What is needed ▸ In the entries below, copy only the lines from the one that contains "R2: 100k (GND, n6) -> 100k (n6, n12)" through the last line, exactly, and omit any pictures.

Version difference data
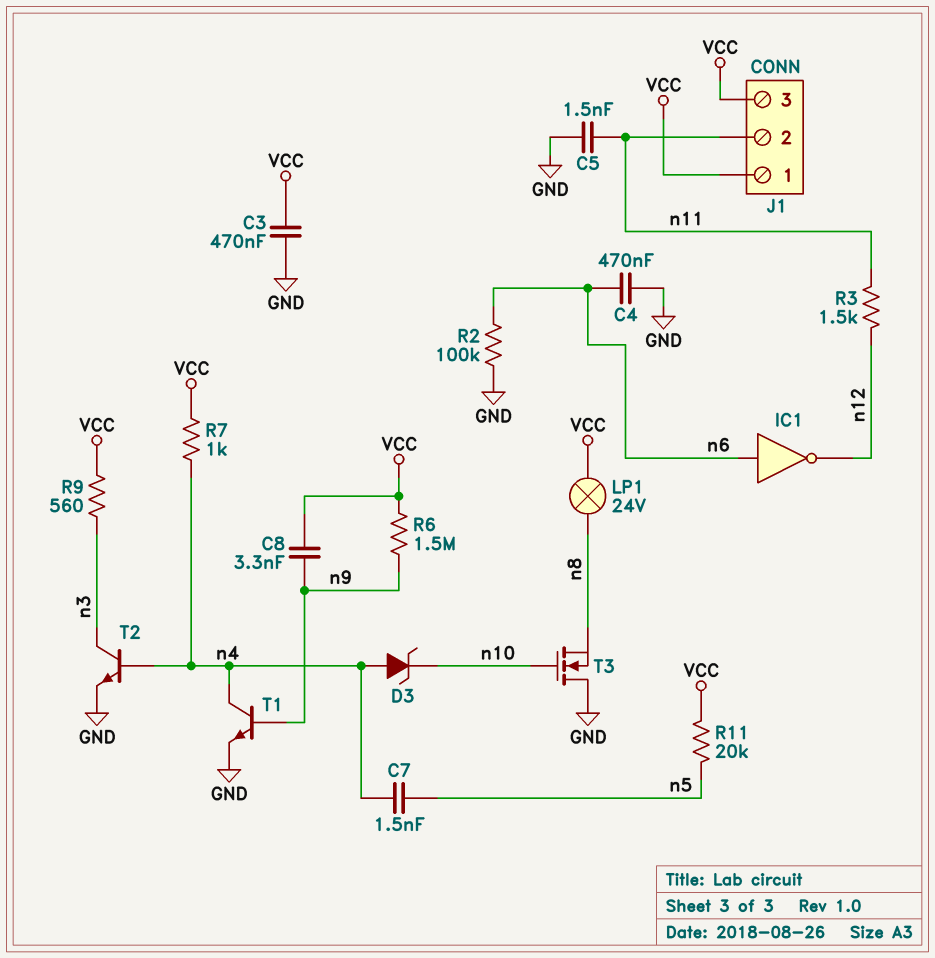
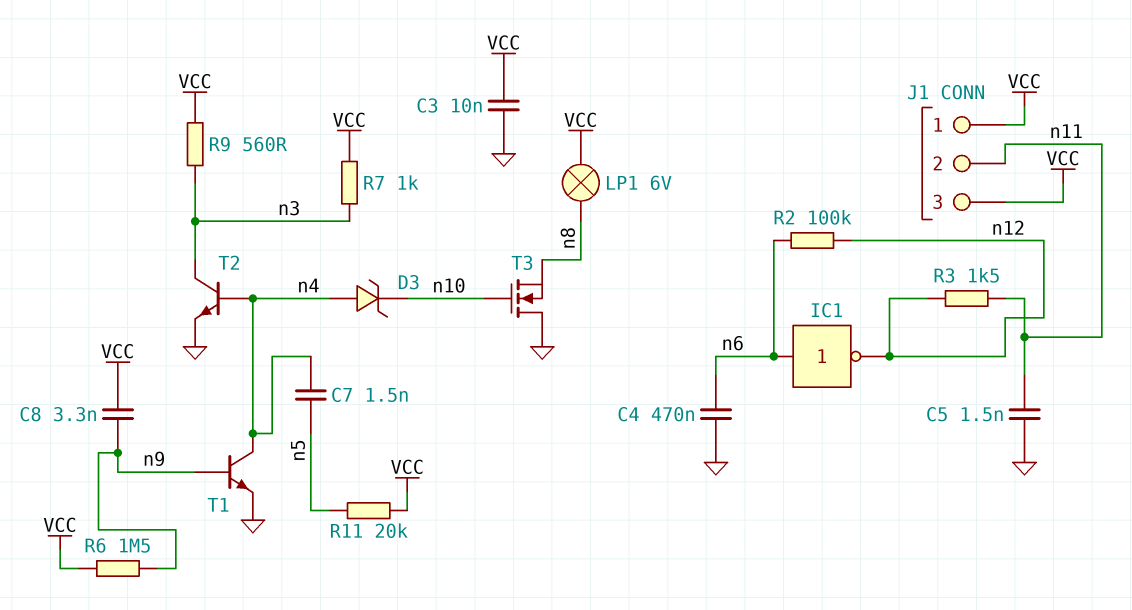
C3: 470nF (GND, VCC) -> 10nF (GND, VCC)
LP1: lamp 24V (VCC, n8) -> lamp 6V (VCC, n8)
R2: 100k (GND, n6) -> 100k (n6, n12)
R7: 1k (VCC, n4) -> 1k (VCC, n3)

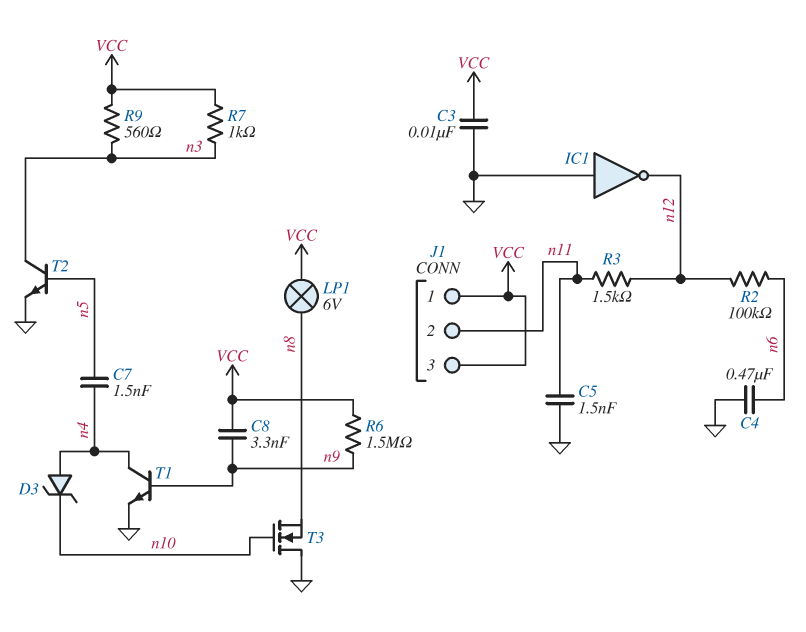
IC1: NOT (in n6, out n12) -> NOT (in GND, out n12)
R11: 20k (VCC, n5) -> none
T2: NPN (B n4, C n3, E GND) -> NPN (B n5, C n3, E GND)

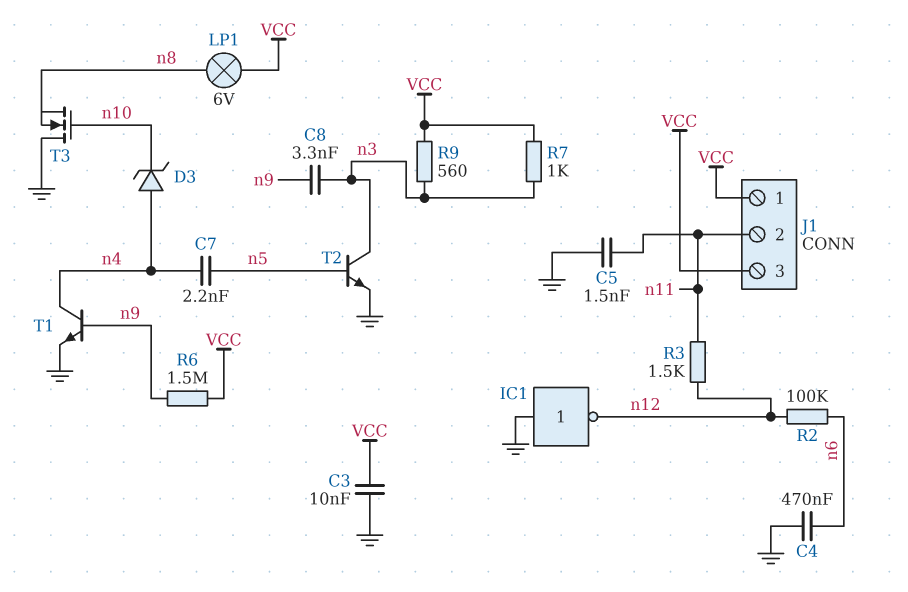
C7: 1.5nF (n4, n5) -> 2.2nF (n4, n5)
C8: 3.3nF (VCC, n9) -> 3.3nF (n3, n9)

Exercise response ▸
R2: 100k (GND, n6) -> 100k (n6, n12)
R7: 1k (VCC, n4) -> 1k (VCC, n3)

IC1: NOT (in n6, out n12) -> NOT (in GND, out n12)
R11: 20k (VCC, n5) -> none
T2: NPN (B n4, C n3, E GND) -> NPN (B n5, C n3, E GND)

C7: 1.5nF (n4, n5) -> 2.2nF (n4, n5)
C8: 3.3nF (VCC, n9) -> 3.3nF (n3, n9)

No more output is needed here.